■ SHORT EXERCISE: Write out the lines word for word from the start of the records through the line that contains "brown semicircle at (249, 238): moved", including that line. Leave the pictures out of your answer.

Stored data
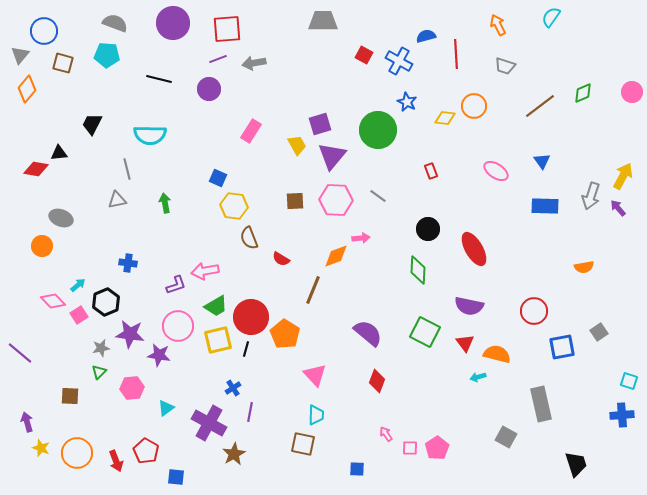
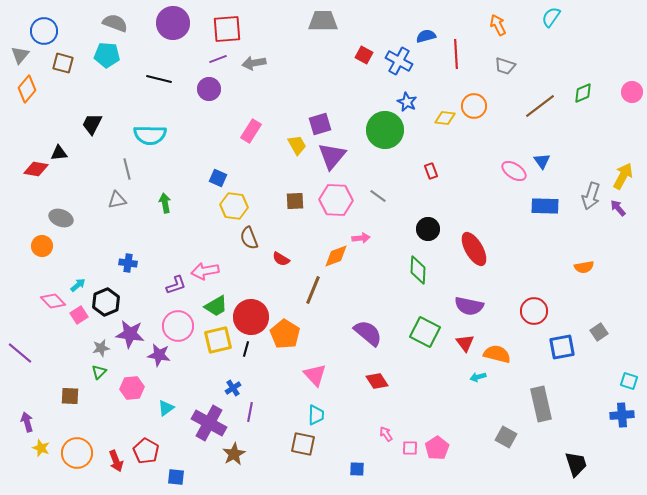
green circle at (378, 130): moved 7 px right
pink ellipse at (496, 171): moved 18 px right
red diamond at (377, 381): rotated 55 degrees counterclockwise
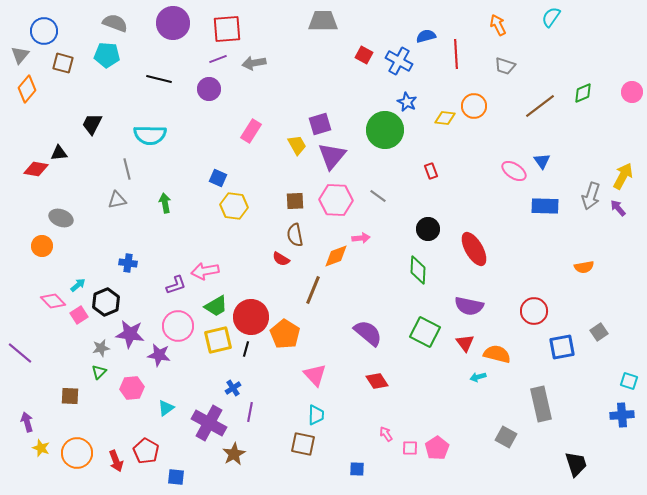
brown semicircle at (249, 238): moved 46 px right, 3 px up; rotated 10 degrees clockwise
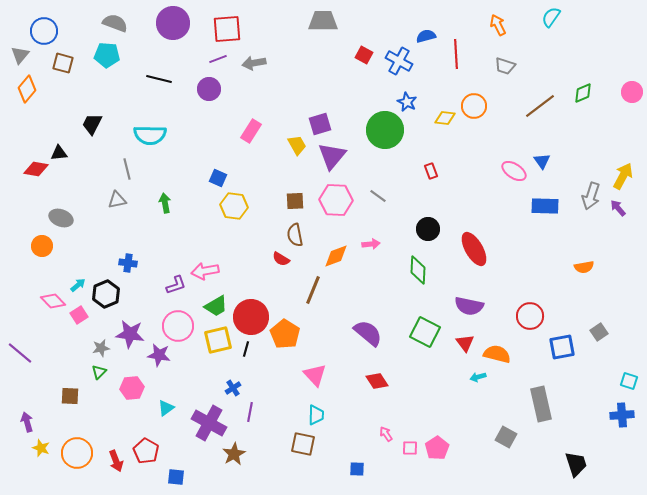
pink arrow at (361, 238): moved 10 px right, 6 px down
black hexagon at (106, 302): moved 8 px up
red circle at (534, 311): moved 4 px left, 5 px down
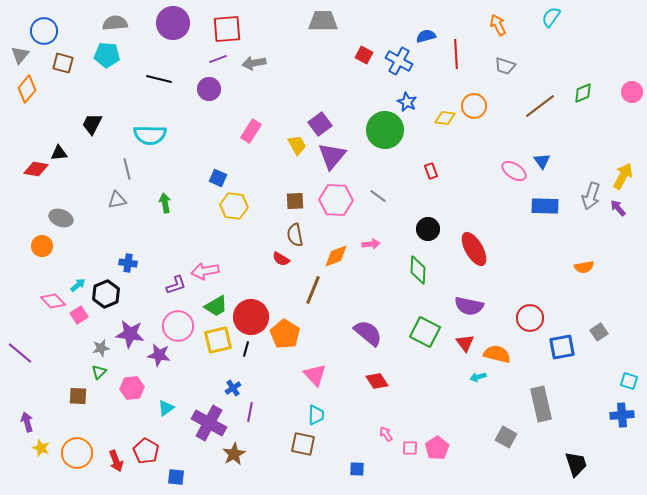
gray semicircle at (115, 23): rotated 25 degrees counterclockwise
purple square at (320, 124): rotated 20 degrees counterclockwise
red circle at (530, 316): moved 2 px down
brown square at (70, 396): moved 8 px right
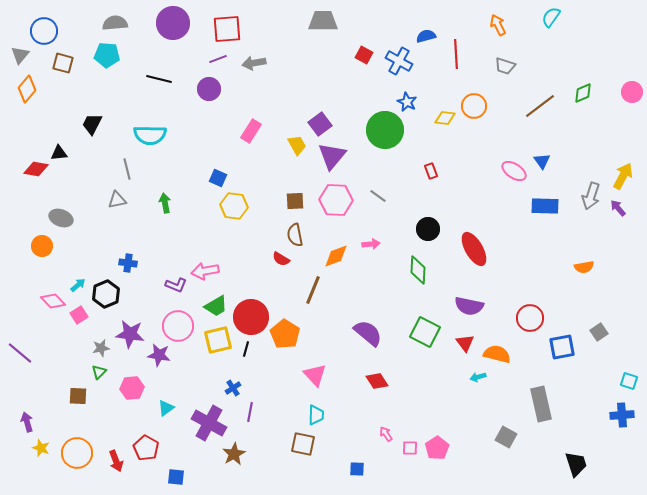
purple L-shape at (176, 285): rotated 40 degrees clockwise
red pentagon at (146, 451): moved 3 px up
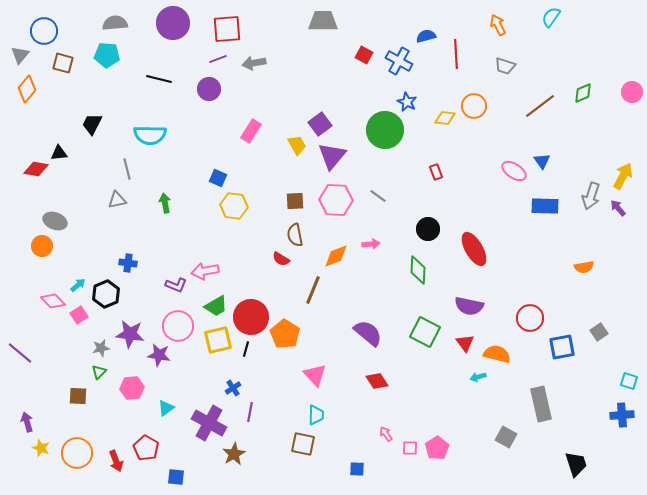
red rectangle at (431, 171): moved 5 px right, 1 px down
gray ellipse at (61, 218): moved 6 px left, 3 px down
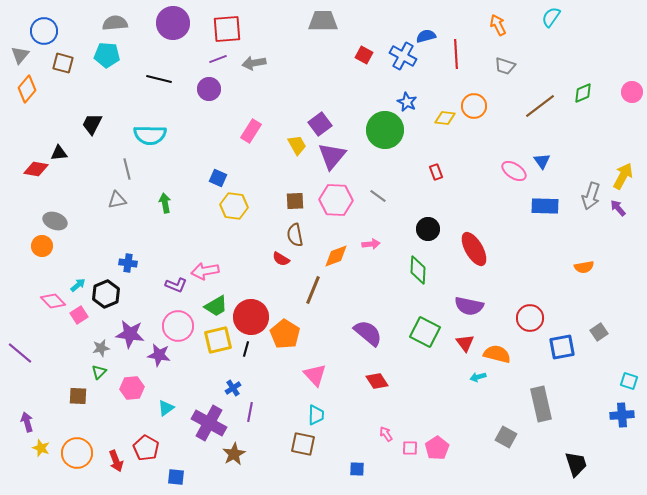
blue cross at (399, 61): moved 4 px right, 5 px up
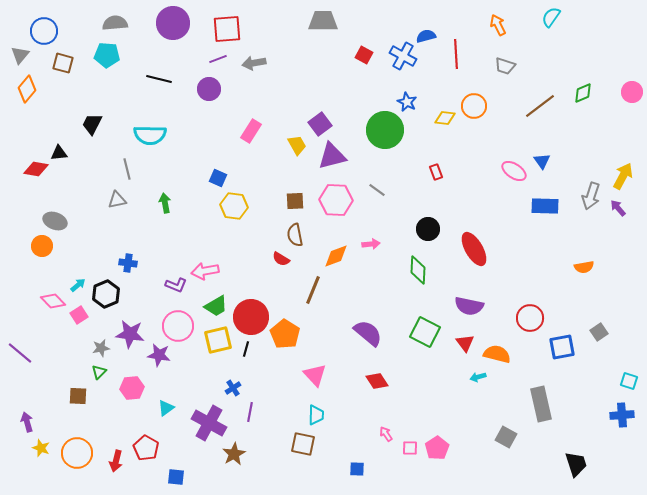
purple triangle at (332, 156): rotated 36 degrees clockwise
gray line at (378, 196): moved 1 px left, 6 px up
red arrow at (116, 461): rotated 35 degrees clockwise
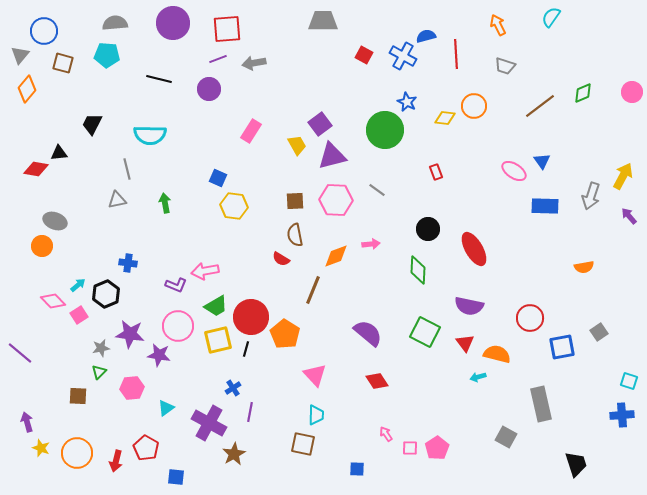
purple arrow at (618, 208): moved 11 px right, 8 px down
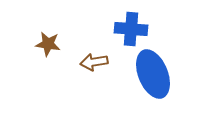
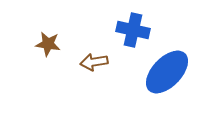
blue cross: moved 2 px right, 1 px down; rotated 8 degrees clockwise
blue ellipse: moved 14 px right, 2 px up; rotated 66 degrees clockwise
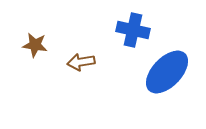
brown star: moved 13 px left, 1 px down
brown arrow: moved 13 px left
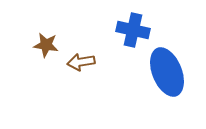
brown star: moved 11 px right
blue ellipse: rotated 66 degrees counterclockwise
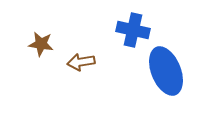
brown star: moved 5 px left, 1 px up
blue ellipse: moved 1 px left, 1 px up
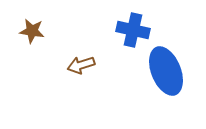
brown star: moved 9 px left, 13 px up
brown arrow: moved 3 px down; rotated 8 degrees counterclockwise
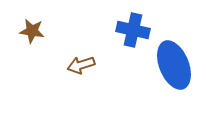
blue ellipse: moved 8 px right, 6 px up
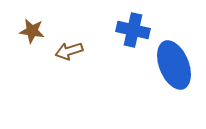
brown arrow: moved 12 px left, 14 px up
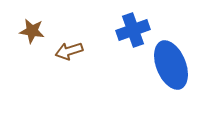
blue cross: rotated 32 degrees counterclockwise
blue ellipse: moved 3 px left
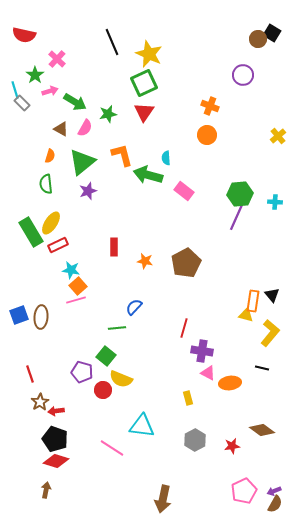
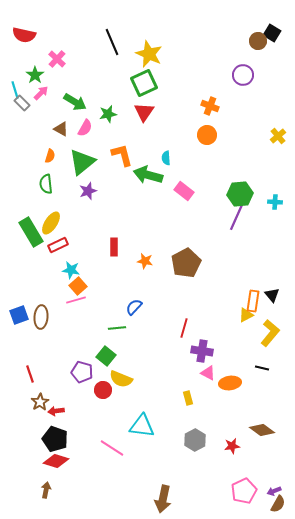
brown circle at (258, 39): moved 2 px down
pink arrow at (50, 91): moved 9 px left, 2 px down; rotated 28 degrees counterclockwise
yellow triangle at (246, 315): rotated 42 degrees counterclockwise
brown semicircle at (275, 504): moved 3 px right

■ ANSWER TO THIS EXERCISE:
green circle at (378, 130): moved 7 px right
pink ellipse at (496, 171): moved 18 px right
red diamond at (377, 381): rotated 55 degrees counterclockwise
brown semicircle at (249, 238): moved 46 px right, 3 px up; rotated 10 degrees clockwise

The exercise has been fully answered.